Please give the count of lines in the listing underneath that hold "brown", leaving out everything else.

*** DATA LISTING Section Begins ***

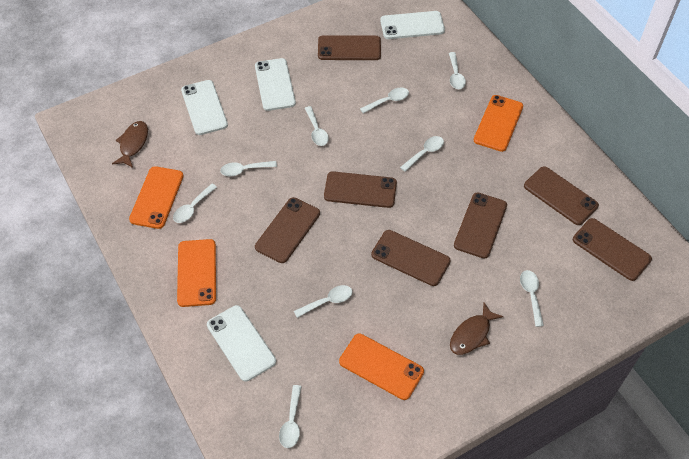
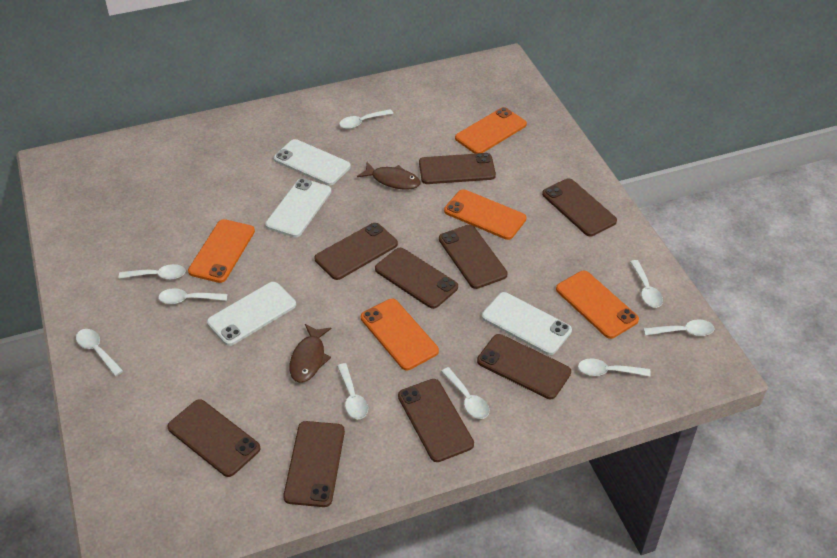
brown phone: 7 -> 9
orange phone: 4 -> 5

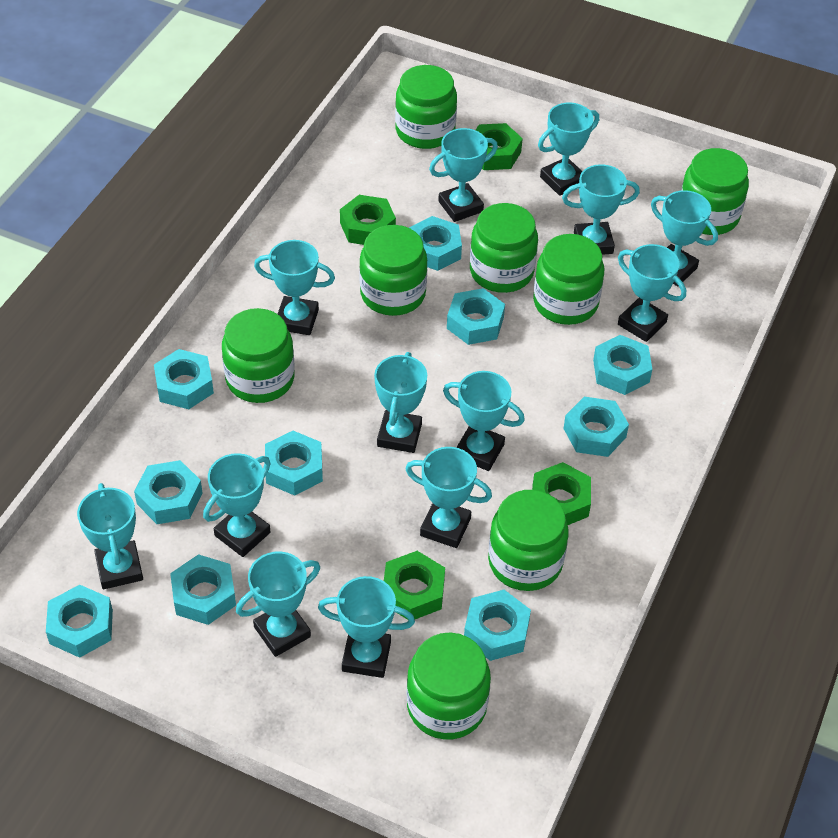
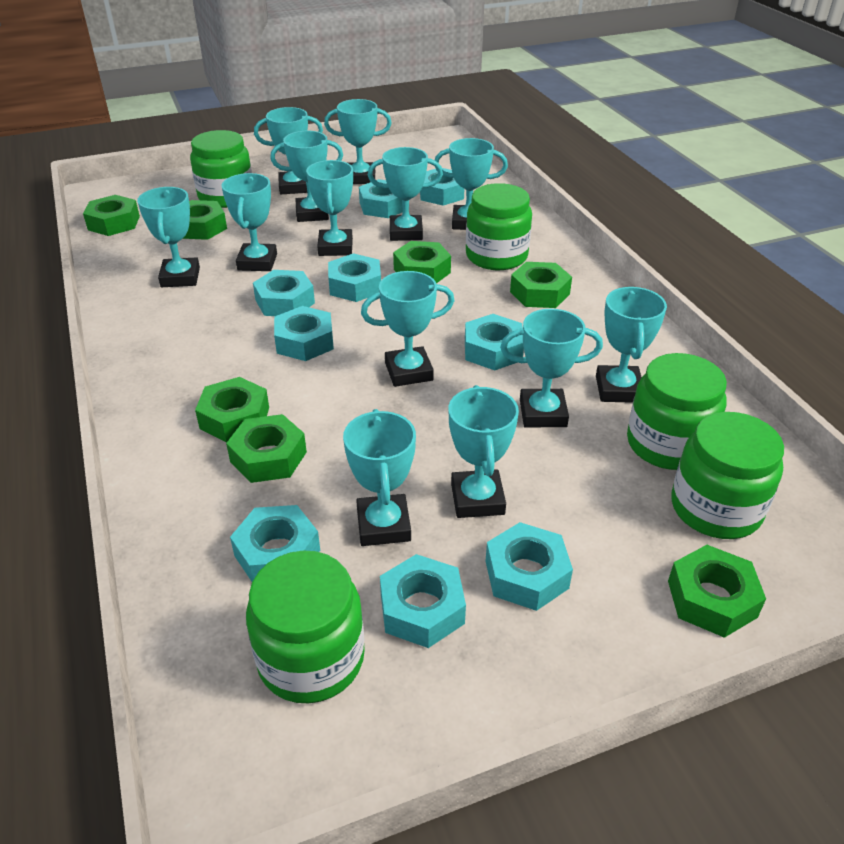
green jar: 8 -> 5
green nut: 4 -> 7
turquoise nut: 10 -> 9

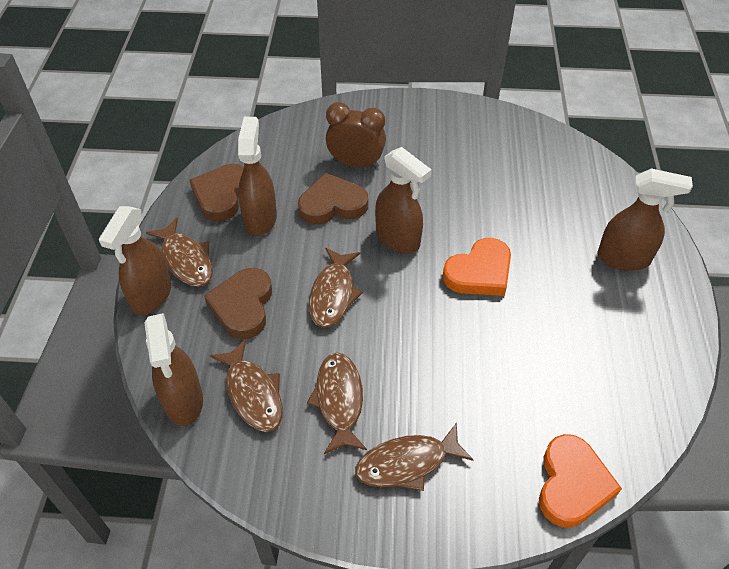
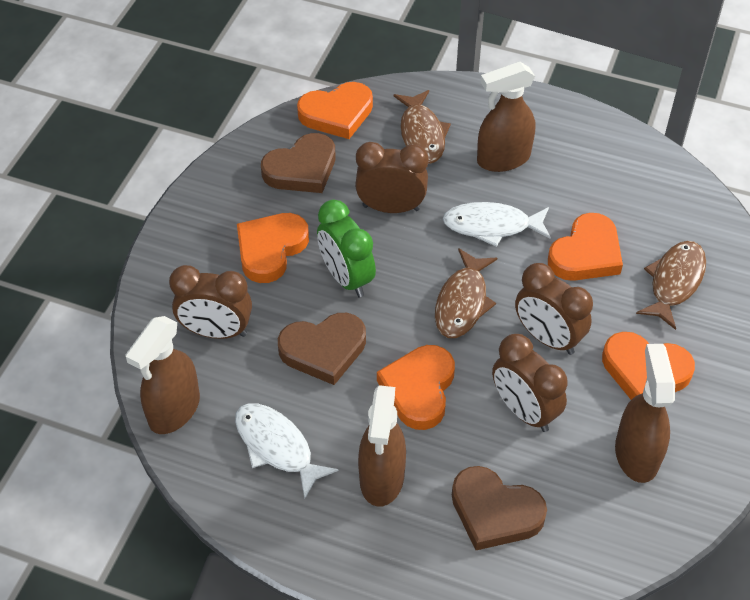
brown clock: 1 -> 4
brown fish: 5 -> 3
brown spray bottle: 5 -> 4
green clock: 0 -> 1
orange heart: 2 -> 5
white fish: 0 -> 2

*** DATA LISTING Section Ends ***

• **WRITTEN ANSWER**
4